--- EXERCISE PROMPT ---
Scan the listing and work out how many lines contain the word "white". Nothing but the number should be given.

--- DATA RECORDS ---
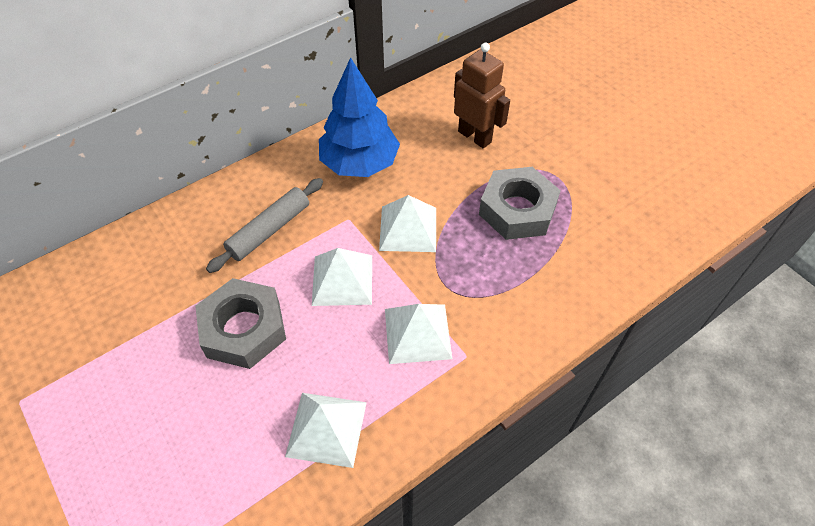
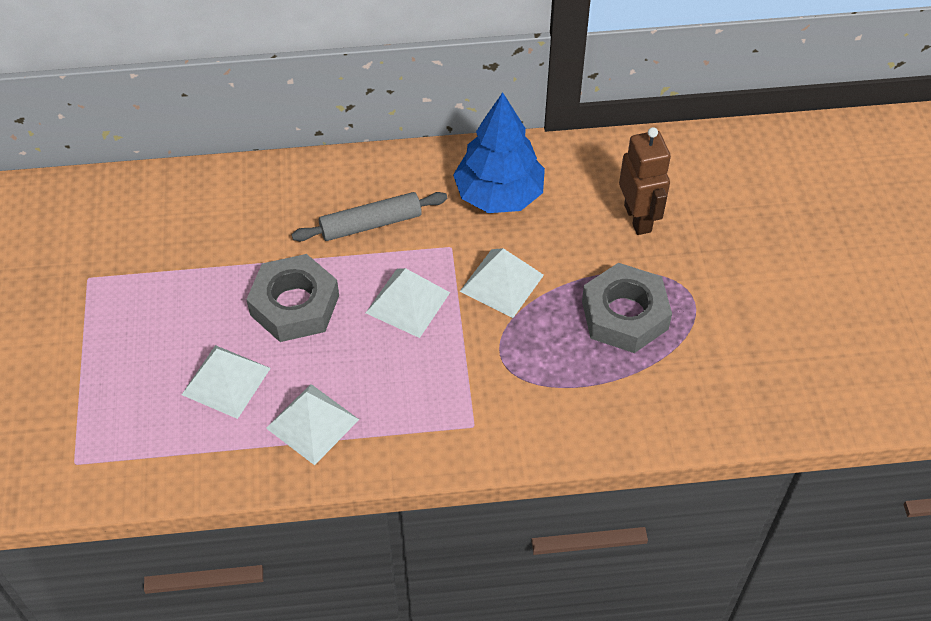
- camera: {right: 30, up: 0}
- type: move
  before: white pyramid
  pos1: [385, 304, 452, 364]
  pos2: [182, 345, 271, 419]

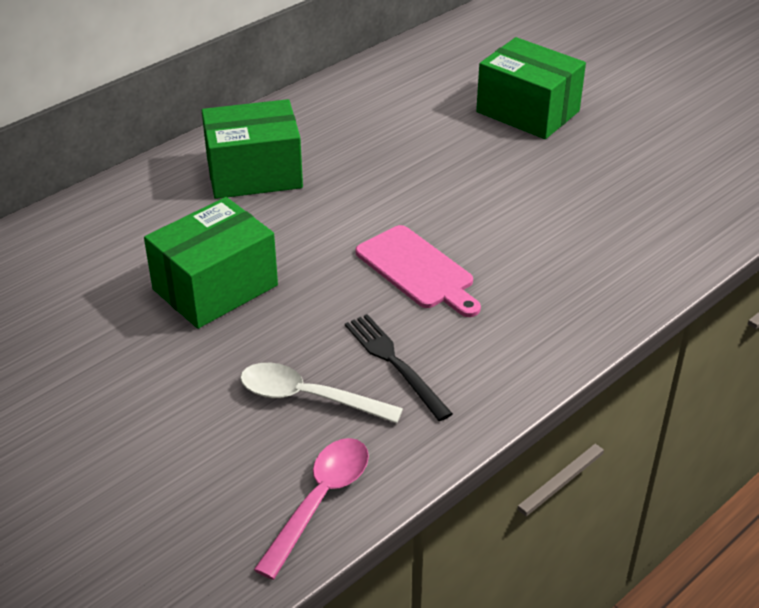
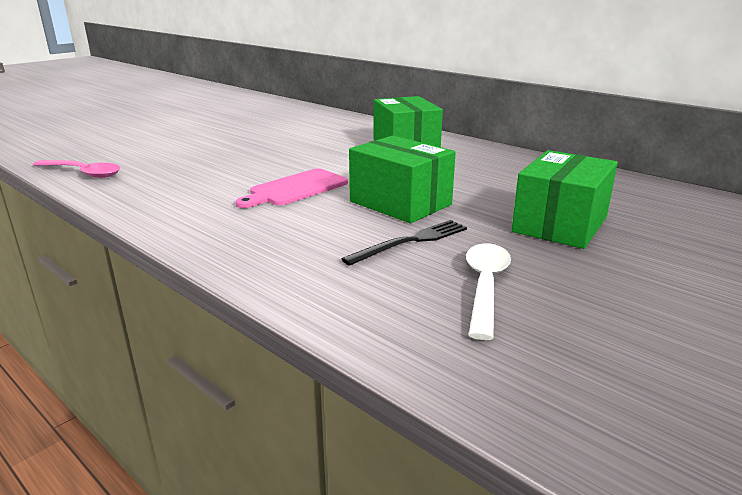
- camera: {right: 85, up: -15}
- type: move
  before: green box
  pos1: [144, 197, 278, 329]
  pos2: [349, 136, 456, 223]
- type: move
  before: white spoon
  pos1: [240, 363, 403, 423]
  pos2: [466, 243, 511, 340]
- type: move
  before: black fork
  pos1: [345, 314, 453, 421]
  pos2: [341, 220, 467, 266]

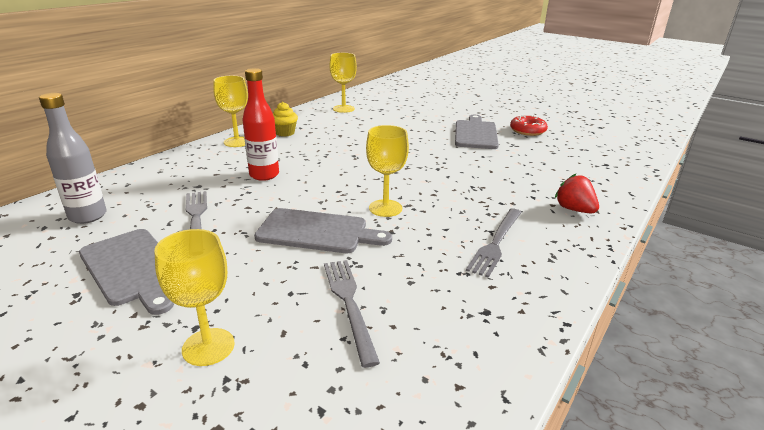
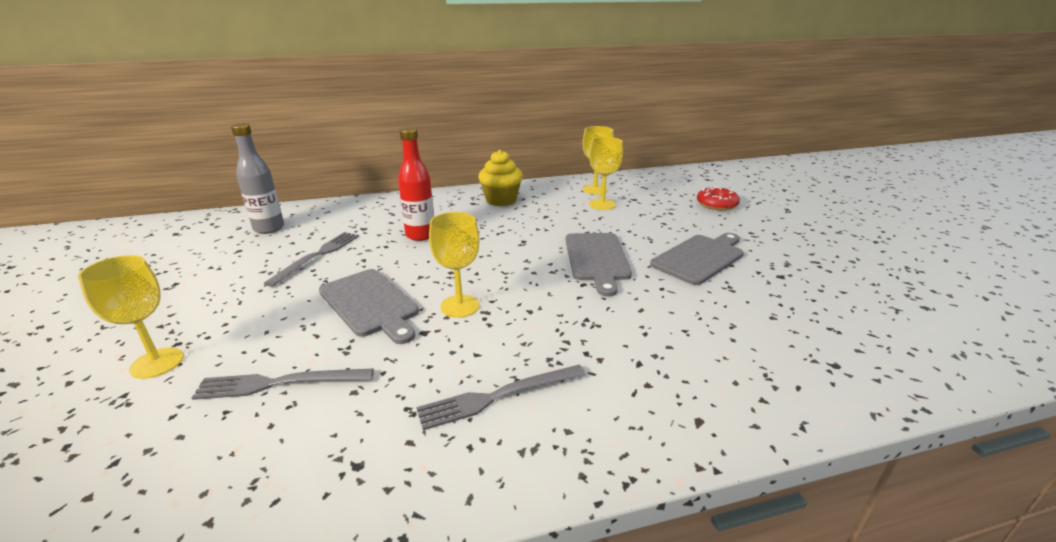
- camera: {right: 40, up: 0}
- type: move
  before: grey cutting board
  pos1: [79, 229, 174, 315]
  pos2: [566, 233, 632, 297]
- type: move
  before: yellow goblet
  pos1: [213, 76, 248, 147]
  pos2: [589, 137, 623, 210]
- type: resize
  before: yellow cupcake
  pos1: [273, 102, 298, 137]
  pos2: [478, 150, 523, 206]
  scale: 1.53
- type: rotate
  before: grey fork
  pos1: [324, 260, 380, 368]
  pos2: [192, 368, 374, 400]
  turn: -120
- type: move
  before: red donut
  pos1: [510, 115, 548, 136]
  pos2: [697, 186, 740, 210]
- type: delete
  before: red strawberry
  pos1: [555, 174, 599, 213]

--- WRITTEN SOLUTION ---
2